**Your goal:** Return only the stretch of the material below that begins with the line containing "orange_bowl 51, 253, 136, 133" and ends with the line containing "pink_bowl 209, 249, 59, 57", exactly; both of those lines belong to it.

**Data to process:**
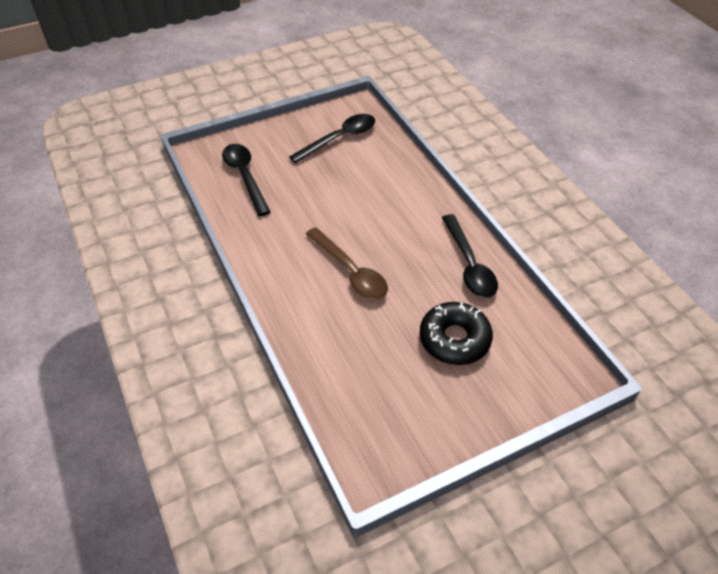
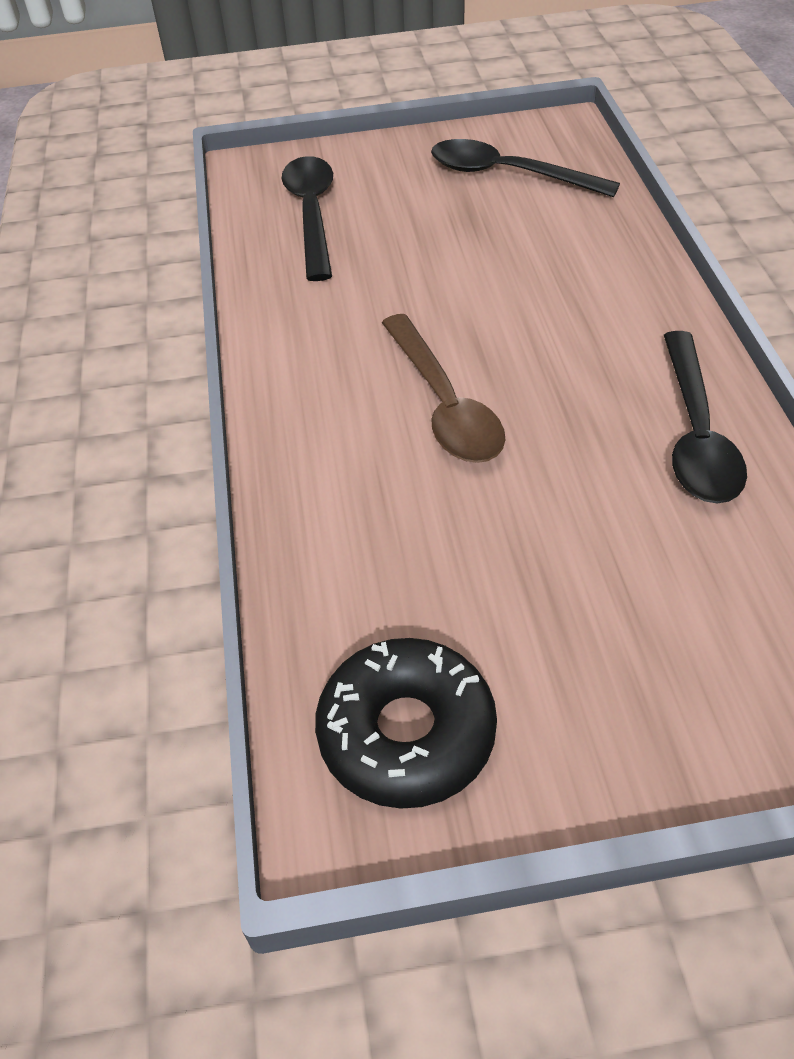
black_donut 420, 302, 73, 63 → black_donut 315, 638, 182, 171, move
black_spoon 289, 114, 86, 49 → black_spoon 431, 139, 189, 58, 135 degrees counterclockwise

---

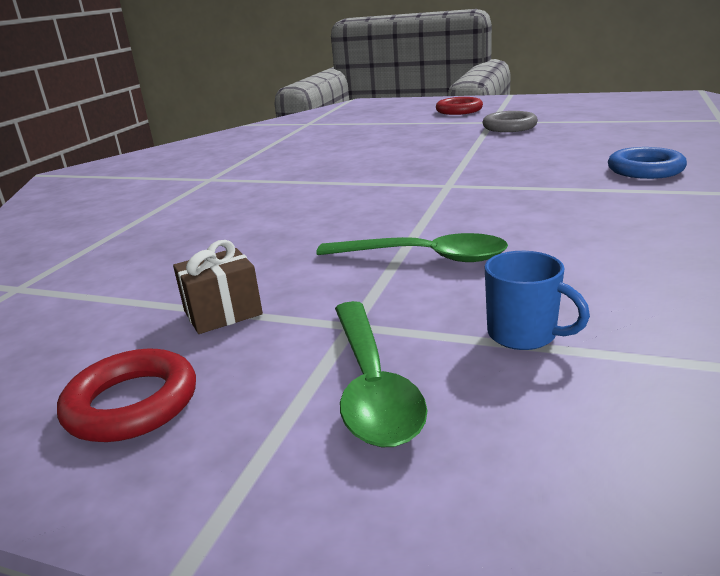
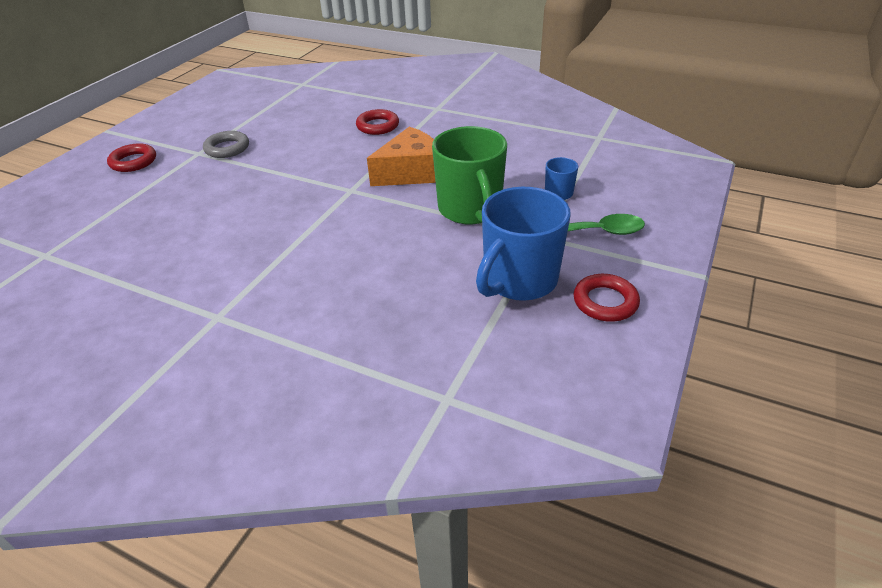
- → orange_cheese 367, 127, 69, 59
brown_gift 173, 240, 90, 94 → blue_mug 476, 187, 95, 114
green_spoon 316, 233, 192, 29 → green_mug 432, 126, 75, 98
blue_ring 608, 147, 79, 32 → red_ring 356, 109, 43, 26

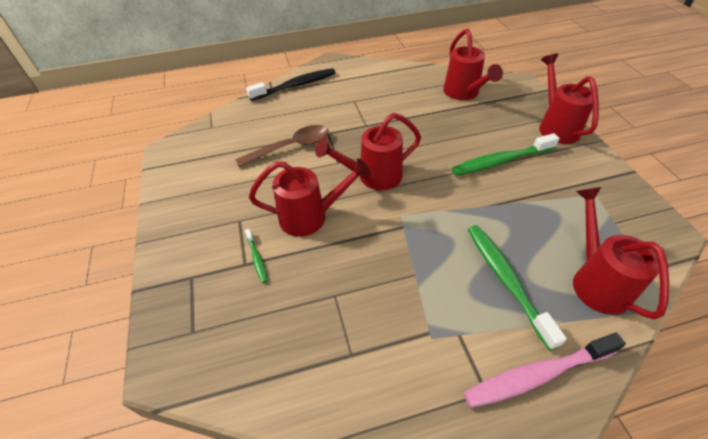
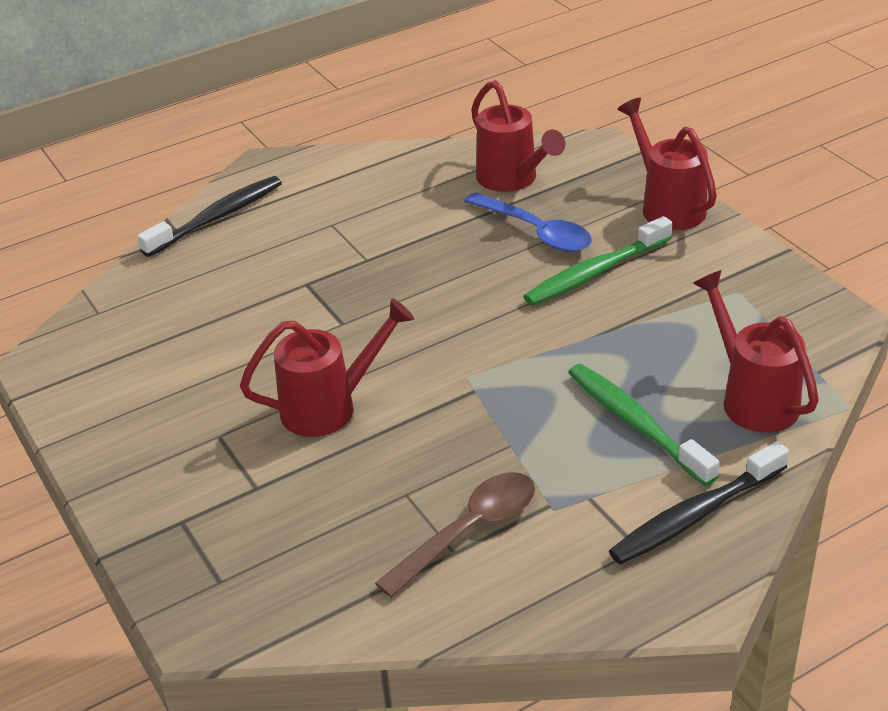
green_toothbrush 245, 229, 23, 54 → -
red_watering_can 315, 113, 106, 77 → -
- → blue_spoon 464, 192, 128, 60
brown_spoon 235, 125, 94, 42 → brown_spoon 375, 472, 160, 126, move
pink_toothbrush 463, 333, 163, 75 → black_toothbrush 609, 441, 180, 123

==

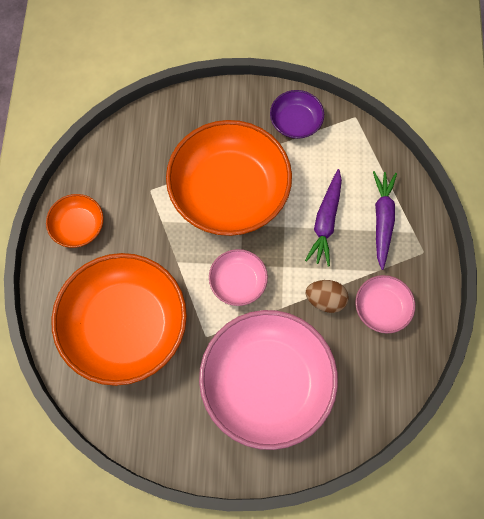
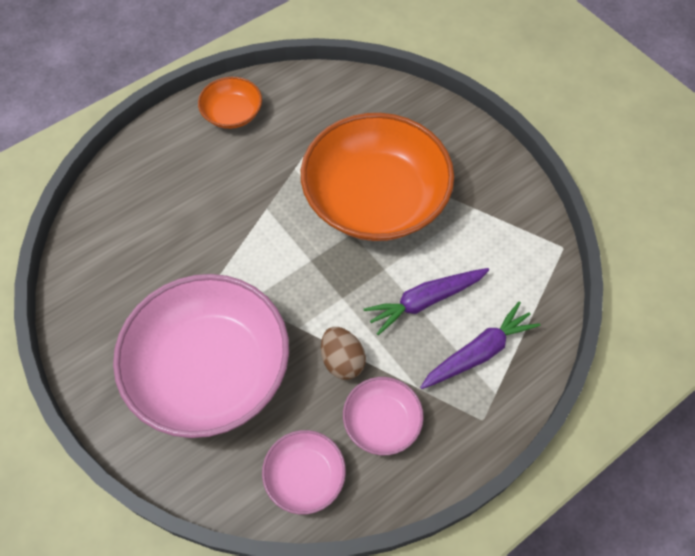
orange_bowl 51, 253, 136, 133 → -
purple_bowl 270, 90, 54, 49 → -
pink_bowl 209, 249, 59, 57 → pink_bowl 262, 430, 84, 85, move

**Solution:**
orange_bowl 51, 253, 136, 133 → -
purple_bowl 270, 90, 54, 49 → -
pink_bowl 209, 249, 59, 57 → pink_bowl 262, 430, 84, 85, move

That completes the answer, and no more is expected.